• [Data records]:
◇ ◇ ◇ ◇

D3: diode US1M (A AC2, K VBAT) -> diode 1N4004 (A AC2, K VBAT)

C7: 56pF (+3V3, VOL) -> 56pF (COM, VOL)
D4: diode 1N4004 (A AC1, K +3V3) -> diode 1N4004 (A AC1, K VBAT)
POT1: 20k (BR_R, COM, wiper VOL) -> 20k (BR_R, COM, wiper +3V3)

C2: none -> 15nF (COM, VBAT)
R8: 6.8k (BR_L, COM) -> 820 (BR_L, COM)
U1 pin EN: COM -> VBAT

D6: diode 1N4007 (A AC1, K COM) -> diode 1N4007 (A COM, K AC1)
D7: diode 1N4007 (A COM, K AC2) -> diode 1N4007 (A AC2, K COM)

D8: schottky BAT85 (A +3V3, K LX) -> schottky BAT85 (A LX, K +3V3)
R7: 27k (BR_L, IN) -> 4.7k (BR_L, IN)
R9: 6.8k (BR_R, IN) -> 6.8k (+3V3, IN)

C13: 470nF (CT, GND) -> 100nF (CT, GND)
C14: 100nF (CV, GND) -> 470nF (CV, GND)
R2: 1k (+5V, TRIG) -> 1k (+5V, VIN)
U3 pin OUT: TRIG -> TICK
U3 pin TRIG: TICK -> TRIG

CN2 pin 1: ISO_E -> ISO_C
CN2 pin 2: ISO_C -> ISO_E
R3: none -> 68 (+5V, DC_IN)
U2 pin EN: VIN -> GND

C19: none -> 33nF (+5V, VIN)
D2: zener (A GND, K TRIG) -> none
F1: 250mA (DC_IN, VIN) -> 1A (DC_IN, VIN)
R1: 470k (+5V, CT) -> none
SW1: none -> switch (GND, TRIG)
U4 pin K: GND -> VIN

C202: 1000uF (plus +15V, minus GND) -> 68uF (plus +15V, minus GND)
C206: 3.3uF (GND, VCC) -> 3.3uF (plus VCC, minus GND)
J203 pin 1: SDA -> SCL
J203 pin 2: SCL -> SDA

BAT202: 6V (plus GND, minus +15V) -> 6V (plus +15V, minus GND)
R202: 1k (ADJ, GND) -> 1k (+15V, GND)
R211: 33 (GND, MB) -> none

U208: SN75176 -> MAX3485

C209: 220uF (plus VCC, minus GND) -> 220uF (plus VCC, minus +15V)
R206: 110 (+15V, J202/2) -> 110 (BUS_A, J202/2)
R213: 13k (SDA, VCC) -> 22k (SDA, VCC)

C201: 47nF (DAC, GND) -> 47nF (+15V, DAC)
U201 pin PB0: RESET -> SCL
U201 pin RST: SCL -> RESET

◇ ◇ ◇ ◇

• [To do]:
Going through the lines above one by one, tally those with the word "TRIG" and give only the total.

• [Solution for this task]:
5